> [Data under study]:
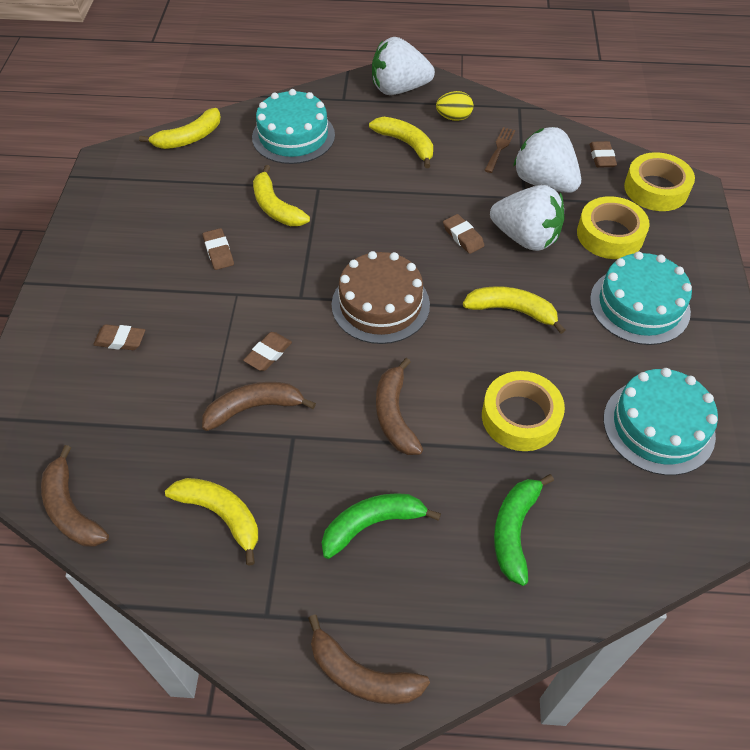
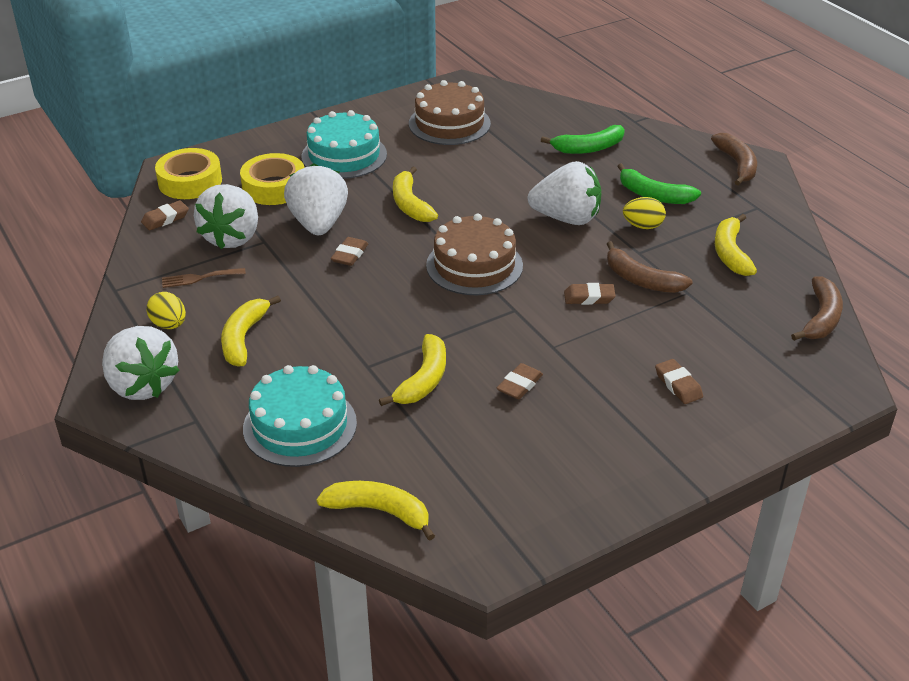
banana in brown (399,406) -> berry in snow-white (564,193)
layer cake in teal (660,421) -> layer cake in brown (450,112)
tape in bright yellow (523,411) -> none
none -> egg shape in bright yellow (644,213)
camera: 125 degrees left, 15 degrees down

* * *

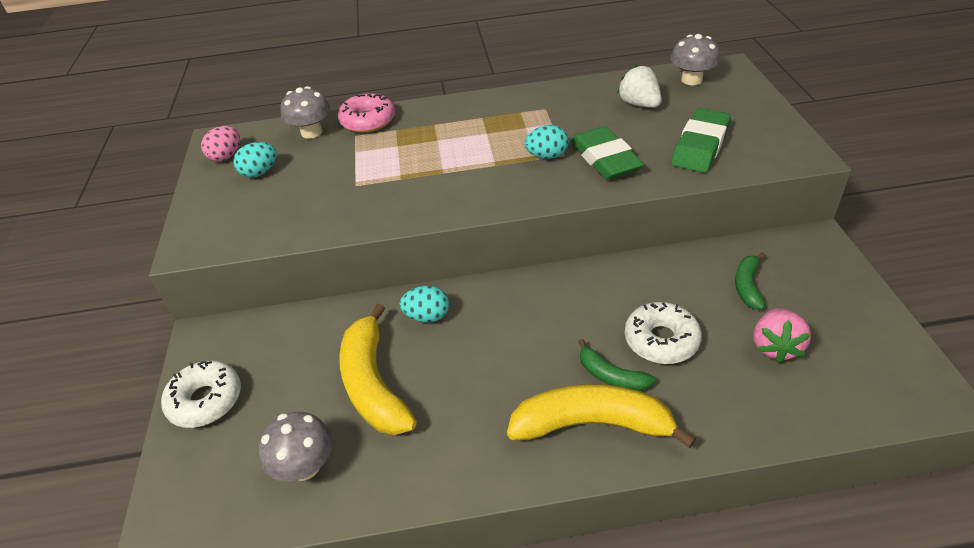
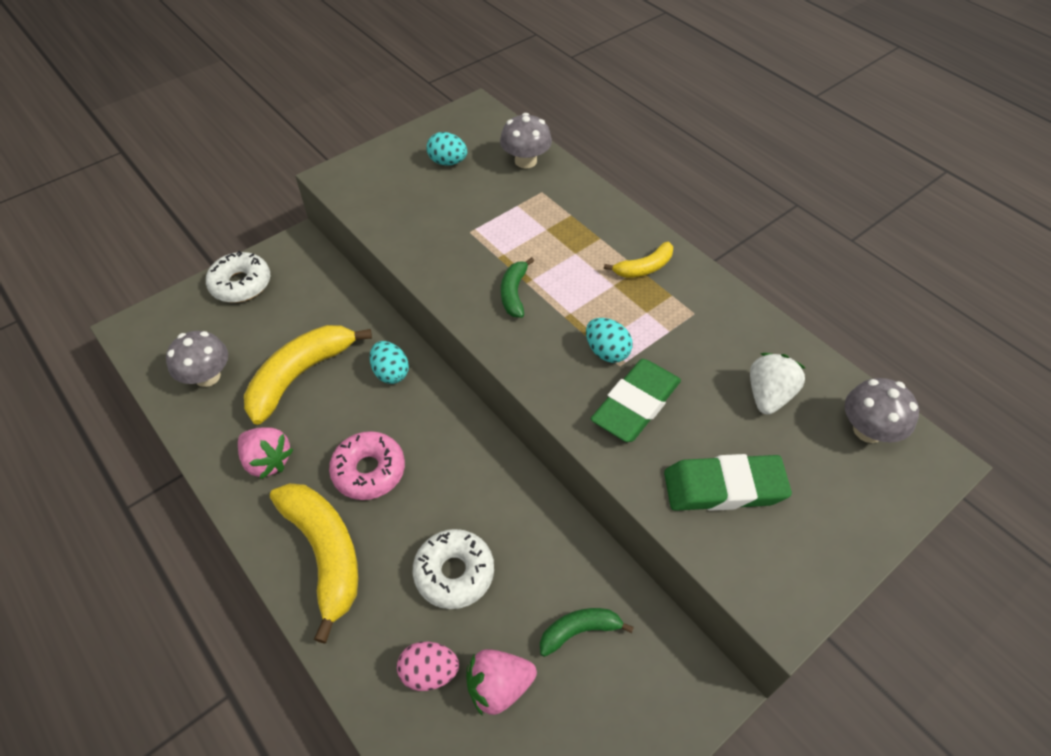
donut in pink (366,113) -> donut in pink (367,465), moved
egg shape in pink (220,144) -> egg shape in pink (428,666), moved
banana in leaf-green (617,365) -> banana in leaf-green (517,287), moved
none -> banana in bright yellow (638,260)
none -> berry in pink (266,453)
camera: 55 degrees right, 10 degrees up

> [What the exercise asks]: Looking at the entries above, determine how many lines contain the word "bright" and state only that number.

> [Task result]: 3